___ Source data

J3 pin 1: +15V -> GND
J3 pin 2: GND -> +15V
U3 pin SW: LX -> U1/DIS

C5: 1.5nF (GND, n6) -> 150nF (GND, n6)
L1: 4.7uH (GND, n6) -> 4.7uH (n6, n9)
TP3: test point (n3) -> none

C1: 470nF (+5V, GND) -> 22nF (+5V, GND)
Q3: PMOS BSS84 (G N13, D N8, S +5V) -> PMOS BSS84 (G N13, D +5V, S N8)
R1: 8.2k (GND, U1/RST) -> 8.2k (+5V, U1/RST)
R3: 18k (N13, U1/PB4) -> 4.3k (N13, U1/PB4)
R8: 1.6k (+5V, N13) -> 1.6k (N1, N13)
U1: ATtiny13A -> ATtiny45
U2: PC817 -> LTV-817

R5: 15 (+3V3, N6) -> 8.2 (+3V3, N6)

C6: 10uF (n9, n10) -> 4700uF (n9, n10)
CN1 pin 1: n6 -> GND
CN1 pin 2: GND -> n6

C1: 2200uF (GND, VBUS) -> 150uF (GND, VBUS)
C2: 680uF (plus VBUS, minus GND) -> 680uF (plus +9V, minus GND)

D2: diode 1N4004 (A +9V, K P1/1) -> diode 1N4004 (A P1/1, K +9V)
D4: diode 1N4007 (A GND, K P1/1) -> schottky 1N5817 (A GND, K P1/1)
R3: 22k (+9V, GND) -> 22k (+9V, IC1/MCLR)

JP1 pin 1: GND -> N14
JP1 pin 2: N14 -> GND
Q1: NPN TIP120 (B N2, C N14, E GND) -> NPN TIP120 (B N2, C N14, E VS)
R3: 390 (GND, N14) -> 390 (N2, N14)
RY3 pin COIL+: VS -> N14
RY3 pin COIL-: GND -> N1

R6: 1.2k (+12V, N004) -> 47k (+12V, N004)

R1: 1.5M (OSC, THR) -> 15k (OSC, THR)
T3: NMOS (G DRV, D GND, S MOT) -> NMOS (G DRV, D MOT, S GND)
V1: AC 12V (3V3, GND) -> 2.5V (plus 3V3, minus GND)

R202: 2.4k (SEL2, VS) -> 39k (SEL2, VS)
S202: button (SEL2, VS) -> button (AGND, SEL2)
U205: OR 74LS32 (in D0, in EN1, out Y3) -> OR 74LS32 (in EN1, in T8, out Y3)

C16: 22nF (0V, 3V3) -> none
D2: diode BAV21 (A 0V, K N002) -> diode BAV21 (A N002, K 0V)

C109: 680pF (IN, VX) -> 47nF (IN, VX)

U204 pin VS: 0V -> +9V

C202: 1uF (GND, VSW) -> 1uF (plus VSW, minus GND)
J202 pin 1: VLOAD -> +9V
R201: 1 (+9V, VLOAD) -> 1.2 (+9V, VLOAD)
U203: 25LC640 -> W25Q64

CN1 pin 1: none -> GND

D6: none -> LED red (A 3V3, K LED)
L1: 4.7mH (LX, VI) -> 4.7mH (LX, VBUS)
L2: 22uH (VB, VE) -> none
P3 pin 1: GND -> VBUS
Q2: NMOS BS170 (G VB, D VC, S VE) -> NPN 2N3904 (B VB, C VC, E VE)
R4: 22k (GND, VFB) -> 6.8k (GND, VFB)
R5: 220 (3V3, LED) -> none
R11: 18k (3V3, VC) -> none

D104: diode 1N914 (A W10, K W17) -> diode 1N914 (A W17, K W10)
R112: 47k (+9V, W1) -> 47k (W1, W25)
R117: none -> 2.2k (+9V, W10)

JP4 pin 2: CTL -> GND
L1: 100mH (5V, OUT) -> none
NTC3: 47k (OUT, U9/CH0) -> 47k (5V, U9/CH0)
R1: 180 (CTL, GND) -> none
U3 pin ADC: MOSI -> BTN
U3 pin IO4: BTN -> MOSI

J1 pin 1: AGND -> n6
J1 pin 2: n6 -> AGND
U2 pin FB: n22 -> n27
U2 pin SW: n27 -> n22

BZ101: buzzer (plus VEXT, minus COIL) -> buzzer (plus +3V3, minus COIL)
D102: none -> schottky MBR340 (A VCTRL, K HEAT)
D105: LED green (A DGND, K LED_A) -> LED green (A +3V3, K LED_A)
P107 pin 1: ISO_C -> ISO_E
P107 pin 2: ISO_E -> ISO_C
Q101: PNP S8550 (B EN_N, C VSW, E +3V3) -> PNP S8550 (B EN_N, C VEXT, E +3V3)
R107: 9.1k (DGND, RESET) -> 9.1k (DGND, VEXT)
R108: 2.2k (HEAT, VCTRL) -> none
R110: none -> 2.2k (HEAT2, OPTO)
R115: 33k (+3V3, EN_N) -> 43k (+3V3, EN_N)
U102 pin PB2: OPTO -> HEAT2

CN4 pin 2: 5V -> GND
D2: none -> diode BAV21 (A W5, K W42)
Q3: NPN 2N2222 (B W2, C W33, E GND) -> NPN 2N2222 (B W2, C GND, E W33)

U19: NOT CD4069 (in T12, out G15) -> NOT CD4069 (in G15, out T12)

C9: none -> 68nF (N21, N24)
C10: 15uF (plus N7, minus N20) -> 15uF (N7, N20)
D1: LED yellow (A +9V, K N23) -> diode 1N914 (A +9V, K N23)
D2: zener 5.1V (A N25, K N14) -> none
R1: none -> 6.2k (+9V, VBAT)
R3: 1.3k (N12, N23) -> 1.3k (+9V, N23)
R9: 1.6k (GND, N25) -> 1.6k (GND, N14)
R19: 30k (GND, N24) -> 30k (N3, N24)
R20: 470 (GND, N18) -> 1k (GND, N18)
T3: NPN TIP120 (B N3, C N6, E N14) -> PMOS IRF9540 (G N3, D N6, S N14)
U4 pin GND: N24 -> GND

______

» **Exercise aim**
Reproduce every line above containing "minus".

» **Output**
C2: 680uF (plus VBUS, minus GND) -> 680uF (plus +9V, minus GND)
V1: AC 12V (3V3, GND) -> 2.5V (plus 3V3, minus GND)
C202: 1uF (GND, VSW) -> 1uF (plus VSW, minus GND)
BZ101: buzzer (plus VEXT, minus COIL) -> buzzer (plus +3V3, minus COIL)
C10: 15uF (plus N7, minus N20) -> 15uF (N7, N20)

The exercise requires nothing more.